**RECORDED DATA**
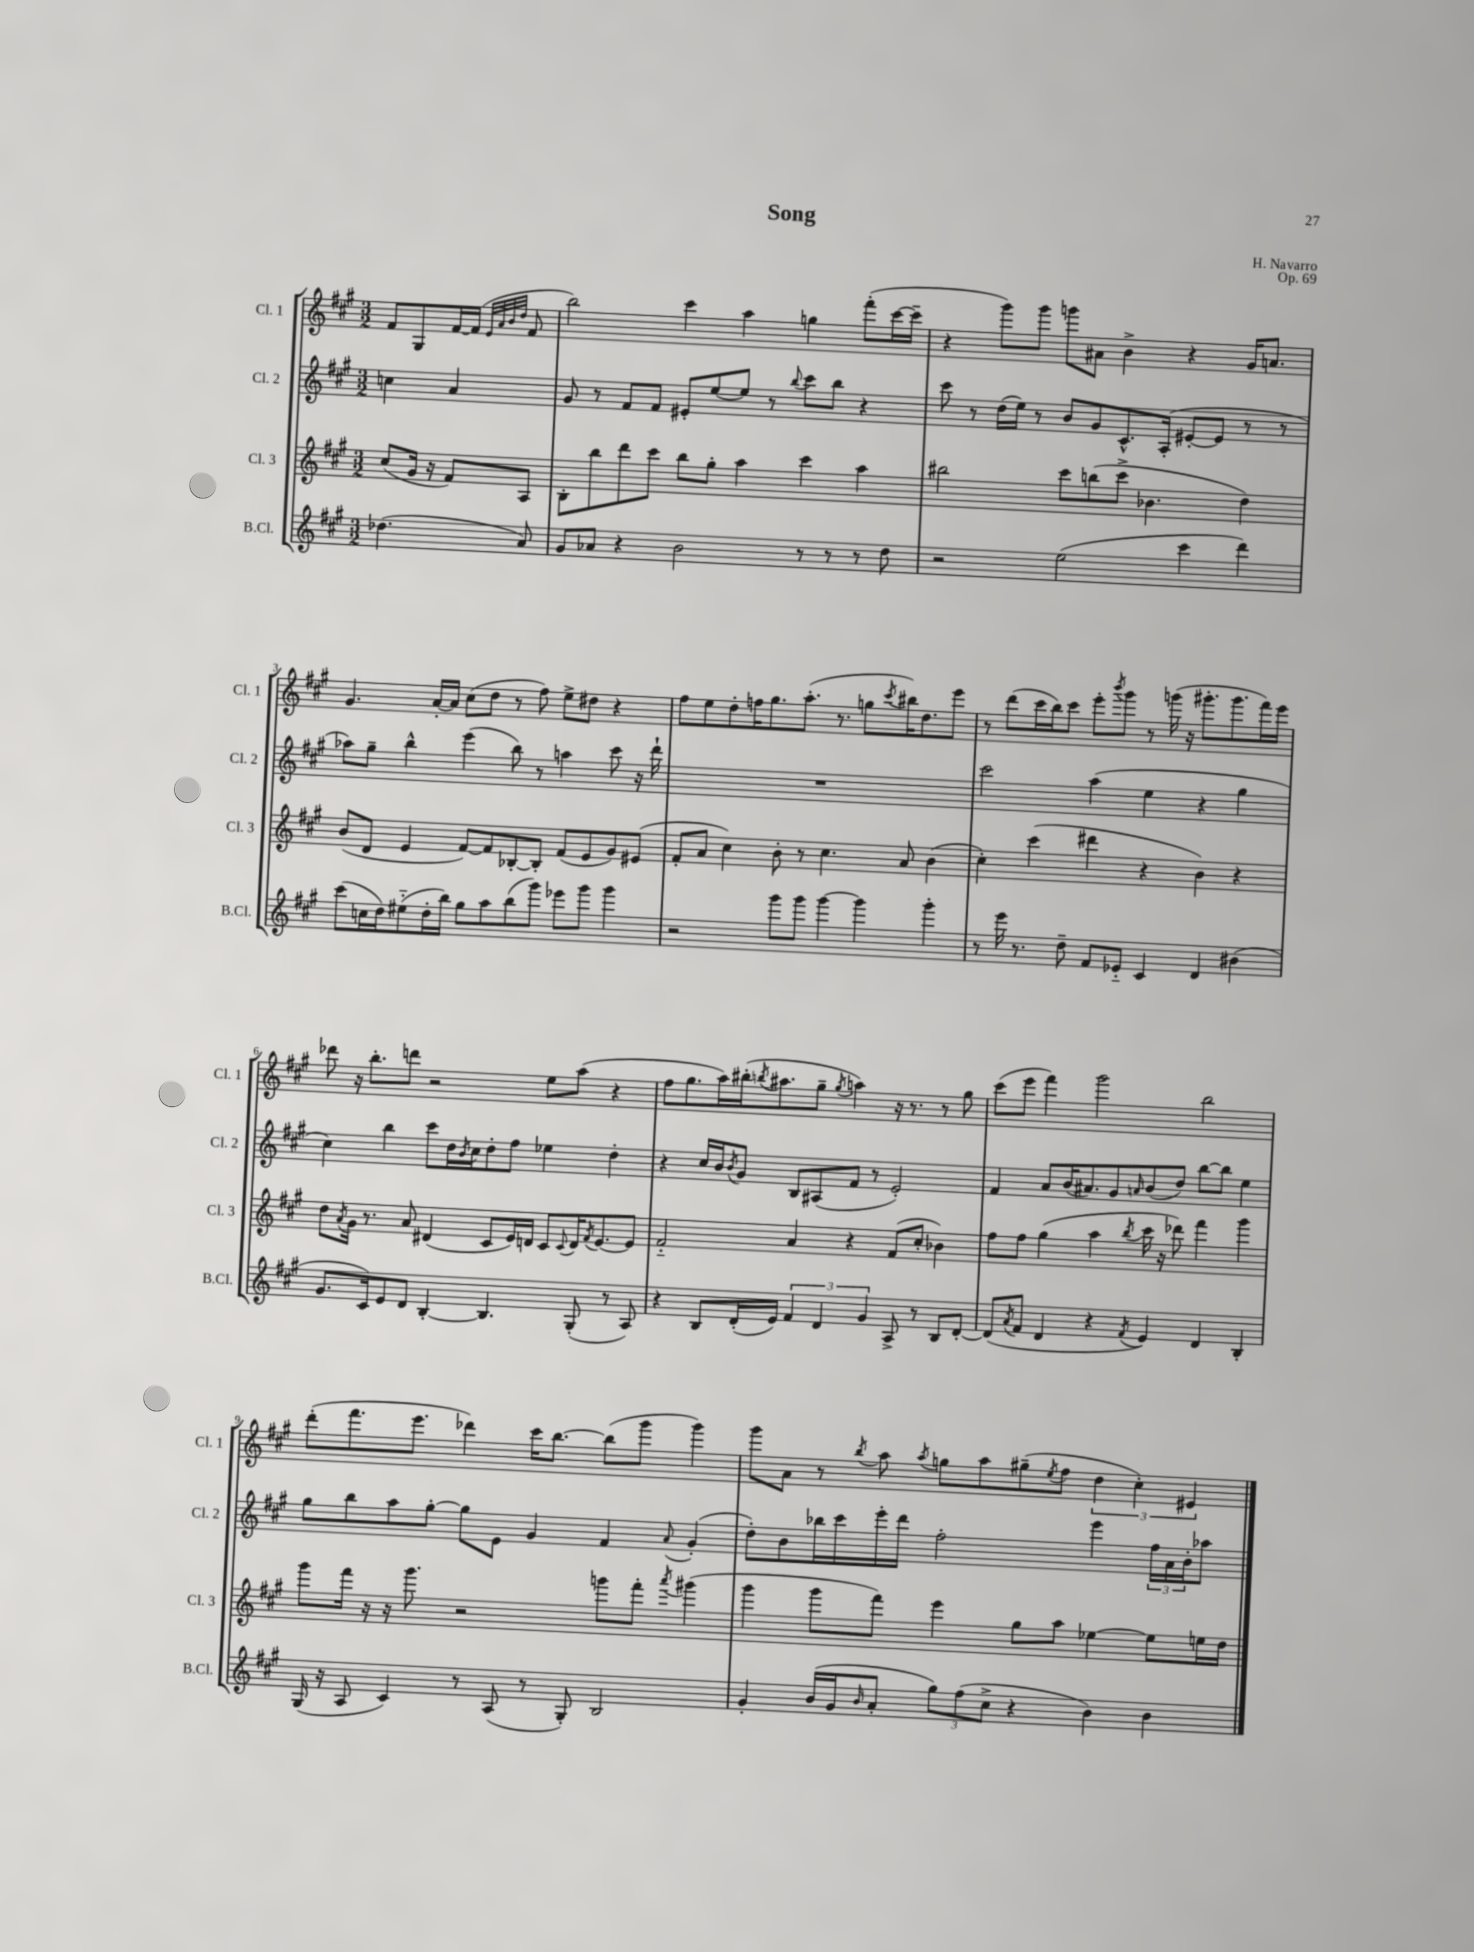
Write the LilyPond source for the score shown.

\header { title = "Song" composer = "H. Navarro" opus = "Op. 69" }
<<
\new StaffGroup <<
\new Staff = "s0" \with { instrumentName = "Cl. 1" shortInstrumentName = "Cl. 1" } {
    \clef treble \key a \major \numericTimeSignature \time 3/2 \partial 2
    fis'8 gis8 fis'16~ fis'16( \grace { e'32 a'32 b'32 d''32 } fis'8 |
    b''2) cis'''4 a''4 g''4 fis'''8-.( cis'''16~ cis'''16-- |
    r4 gis'''8) gis'''8 g'''8 ais'8 b'4-> r4 gis'16 a'8. |
    gis'4. a'16~-. a'16 cis''8( d''8 r8 fis''8) e''8-> dis''8 r4 |
    fis''8 e''8 d''8-. f''16 gis''8. a''8.-.( r8. g''8 \acciaccatura { cis'''8 } bis''16) d''8. e'''8 |
    r8 d'''8( cis'''16 b''16) cis'''8 e'''8-. \acciaccatura { b'''8 } gis'''8 r8 g'''16( r16 gis'''8.-. gis'''8. fis'''16) e'''16 |
    des'''8 r16 b''8.-. d'''8 r2 e''8 a''8( r4 |
    fis''8 gis''8. a''16) bis''16-.( \acciaccatura { b''8 } ais''8. gis''8-- \acciaccatura { gis''8 } a''4) r16 r8. r8 gis''8 |
    cis'''8( e'''8 fis'''4) gis'''2 b''2 |
    d'''8-.( fis'''8. e'''8. des'''4) cis'''16 b''8.~ b''8( gis'''8 gis'''4) |
    gis'''8 a'8 r8 \acciaccatura { b''8 } a''8 \acciaccatura { a''8 } g''8 a''8 gis''8--( \acciaccatura { e''8 } fis''8 \tuplet 3/2 { d''4 cis''4-.) eis'4 } \bar "|." |
}
\new Staff = "s1" \with { instrumentName = "Cl. 2" shortInstrumentName = "Cl. 2" } {
    \clef treble \key a \major \numericTimeSignature \time 3/2 \partial 2
    c''4 a'4 |
    gis'8 r8 fis'8 fis'8 eis'8-. e''8~ e''8 r8 \appoggiatura { b''8 } cis'''8 b''8 r4 |
    cis'''8 r8 d''16( e''16) r8 b'8 gis'8 cis'8.-^ a16-.( eis'8~-. eis'8 r8 r8 |
    aes''8) gis''8-- b''4-^ e'''4( b''8) r8 a''4 cis'''8 r16 d'''16-! |
    R1. |
    cis'''2 a''4( e''4 r4 gis''4 |
    cis''4) b''4 cis'''8 d''16 \acciaccatura { b'8 } cis''16 d''8-. fis''8 ees''4 d''4-. |
    r4 cis''16 b'16 \acciaccatura { b'8 } gis'8 b8 ais8( fis'8 r8 e'2-.) |
    fis'4 a'8 b'16( ais'8.) gis'8 \grace { a'16 } b'8( d''8) b''8~ b''8 e''4 |
    gis''8 b''8 a''8 gis''8~-. gis''8 e'8 gis'4 fis'4 \appoggiatura { a'8 } gis'4-.( |
    d''8-.) b'8 bes''16 cis'''16 e'''16-. d'''16 fis''2-. e'''4 \tuplet 3/2 { fis''16 a'16 b'16-. } aes''8 \bar "|." |
}
\new Staff = "s2" \with { instrumentName = "Cl. 3" shortInstrumentName = "Cl. 3" } {
    \clef treble \key a \major \numericTimeSignature \time 3/2 \partial 2
    cis''8( gis'16 r16 fis'8) a8 |
    b8-. b''8 d'''8 cis'''8 b''8 gis''8-. a''4 cis'''4 a''4 |
    bis''2 cis'''8 b''8( cis'''8-> bes'4. d''4) |
    b'8( d'8 e'4 fis'8~) fis'8 bes8~-. bes8-. fis'8( e'8 gis'8) eis'8( |
    fis'8-. a'8 cis''4) b'8-. r8 cis''4. a'8 b'4( |
    cis''4-.) cis'''4( dis'''4 r4 b'4) r4 |
    d''8 \acciaccatura { a'8 } gis'16 r8. a'8 dis'4( cis'8 e'16) d'16 cis'8 \appoggiatura { cis'8 } d'16 \acciaccatura { fis'8 } e'8.~ e'8 |
    fis'2-_ a'4 r4 fis'8( cis''8-. bes'4) |
    fis''8 fis''8 gis''4( a''4 \acciaccatura { b''8 } cis'''16 r16 des'''8) fis'''4 gis'''4 |
    gis'''8 fis'''16 r16 r16 gis'''8. r2 g'''8 fis'''8-. \acciaccatura { a'''8 } gis'''4( |
    gis'''4 gis'''8 fis'''8) e'''4 gis''8 a''8 ees''4~ ees''8 e''16 d''16 \bar "|." |
}
\new Staff = "s3" \with { instrumentName = "B.Cl." shortInstrumentName = "B.Cl." } {
    \clef treble \key a \major \numericTimeSignature \time 3/2 \partial 2
    des''4.( a'8) |
    gis'8 aes'8 r4 b'2 r8 r8 r8 d''8 |
    r2 e''2( cis'''4 d'''4) |
    cis'''8( c''16 d''16) eis''8-_( d''16-. b''16) gis''8 a''8 b''8( gis'''8) ees'''8 gis'''8 gis'''4 |
    r2 gis'''8 gis'''8 gis'''4~ gis'''4 gis'''4-. |
    r8 e'''16 r8. d''8-- fis'8 ees'8-_ cis'4 d'4 bis'4( |
    gis'8. cis'16) e'8 d'8 b4~-. b4. gis8-.( r8 a8) |
    r4 b8 d'16-.( e'16) \tuplet 3/2 { fis'4 d'4 gis'4 } a8-> r8 b8 d'8~-. |
    d'8( \acciaccatura { a'8 } fis'8 d'4 r4 \acciaccatura { fis'8 } e'4) d'4 b4-. |
    gis16( r16 a8 cis'4) r8 a8( r8 gis8-.) b2 |
    gis'4-. b'16( gis'16 \grace { b'16 } a'8-. \tuplet 3/2 { gis''8) fis''8( cis''8-> } r4 b'4) b'4 \bar "|." |
}
>>
>>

**TASK OBJECTIVE**
Collect each line of the entries above that contains the string "grace".

**SOLUTION BELOW**
    fis'8 gis8 fis'16~ fis'16( \grace { e'32 a'32 b'32 d''32 } fis'8 |
    fis'4 a'8 b'16( ais'8.) gis'8 \grace { a'16 } b'8( d''8) b''8~ b''8 e''4 |
    gis'4-. b'16( gis'16 \grace { b'16 } a'8-. \tuplet 3/2 { gis''8) fis''8( cis''8-> } r4 b'4) b'4 \bar "|." |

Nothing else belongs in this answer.